ASSIGNMENT ▸
Pull every line from the records that has the word "minus" in it.
===== RECORDED DATA
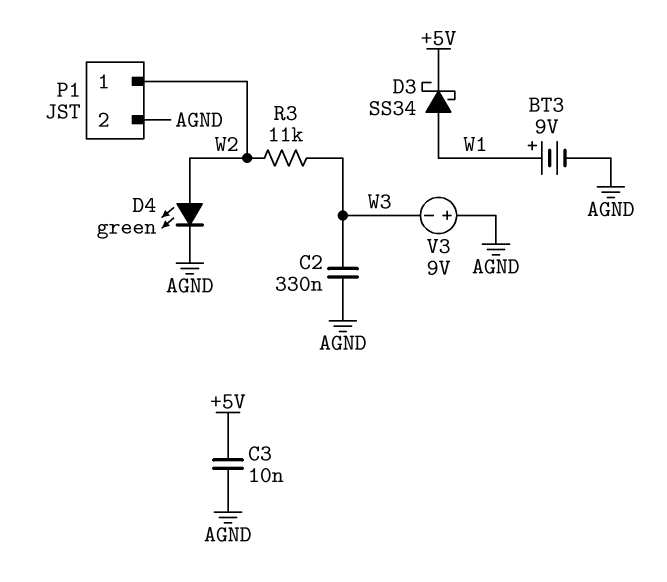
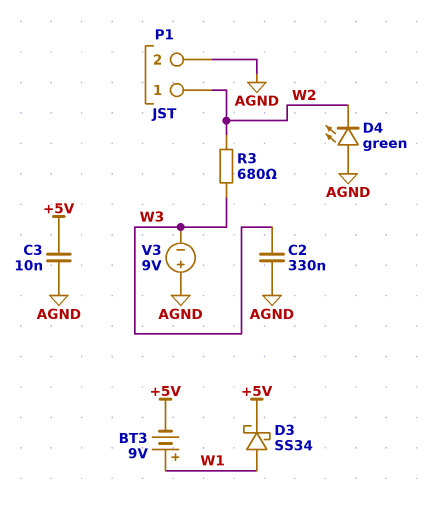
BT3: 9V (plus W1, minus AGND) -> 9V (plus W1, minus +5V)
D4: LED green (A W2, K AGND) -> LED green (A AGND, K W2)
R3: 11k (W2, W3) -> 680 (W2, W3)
==========
===== RECORDED DATA
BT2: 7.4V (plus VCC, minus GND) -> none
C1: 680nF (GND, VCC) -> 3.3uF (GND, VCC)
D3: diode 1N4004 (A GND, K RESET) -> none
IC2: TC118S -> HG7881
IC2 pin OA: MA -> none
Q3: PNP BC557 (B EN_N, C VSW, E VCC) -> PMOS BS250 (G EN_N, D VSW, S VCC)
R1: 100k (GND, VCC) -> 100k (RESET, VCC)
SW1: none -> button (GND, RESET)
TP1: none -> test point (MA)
==========
===== RECORDED DATA
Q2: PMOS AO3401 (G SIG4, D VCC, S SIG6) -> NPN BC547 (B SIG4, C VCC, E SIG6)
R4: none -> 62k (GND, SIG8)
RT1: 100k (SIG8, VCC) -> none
==========
SOLUTION TO THE PROBLEM ▸
BT3: 9V (plus W1, minus AGND) -> 9V (plus W1, minus +5V)
BT2: 7.4V (plus VCC, minus GND) -> none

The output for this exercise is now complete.